**WORK INSTRUCTIONS**
Copy the data starting at the line containing "Return (x, y) for each given word" and ending at the line containing "chilled (404, 669)", including the request. In the answers, multiply every coordinate by 1.3 and round to the nearest whole number, with halves rounding up, and leave the pictures out.

**RECORDS PROVIDED**
>> Start
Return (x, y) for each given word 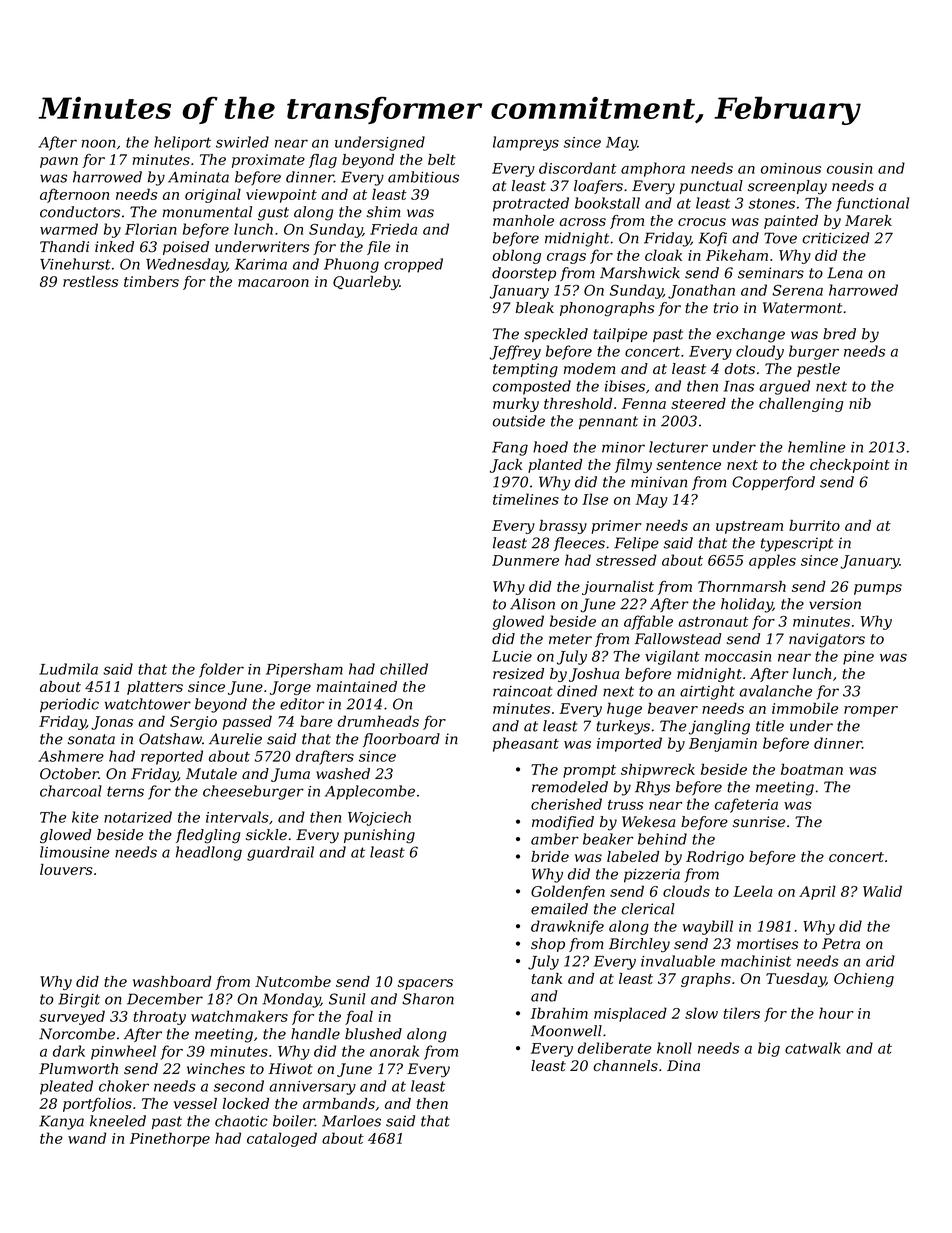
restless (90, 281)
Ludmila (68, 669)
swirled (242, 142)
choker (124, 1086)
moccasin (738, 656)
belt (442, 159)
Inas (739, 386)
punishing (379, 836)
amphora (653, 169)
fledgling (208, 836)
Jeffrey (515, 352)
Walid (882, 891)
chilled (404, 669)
>> End
>> Start
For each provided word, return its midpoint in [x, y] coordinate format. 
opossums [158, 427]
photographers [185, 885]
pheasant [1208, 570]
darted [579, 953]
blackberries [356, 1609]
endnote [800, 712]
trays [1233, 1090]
>> End
**WORKED ANSWER**
Return (x, y) for each given word 
restless (117, 365)
Ludmila (88, 870)
swirled (315, 185)
choker (161, 1412)
moccasin (959, 853)
belt (575, 207)
Inas (961, 502)
punishing (493, 1087)
amphora (849, 220)
fledgling (270, 1087)
Jeffrey (670, 458)
Walid (1147, 1158)
chilled (525, 870)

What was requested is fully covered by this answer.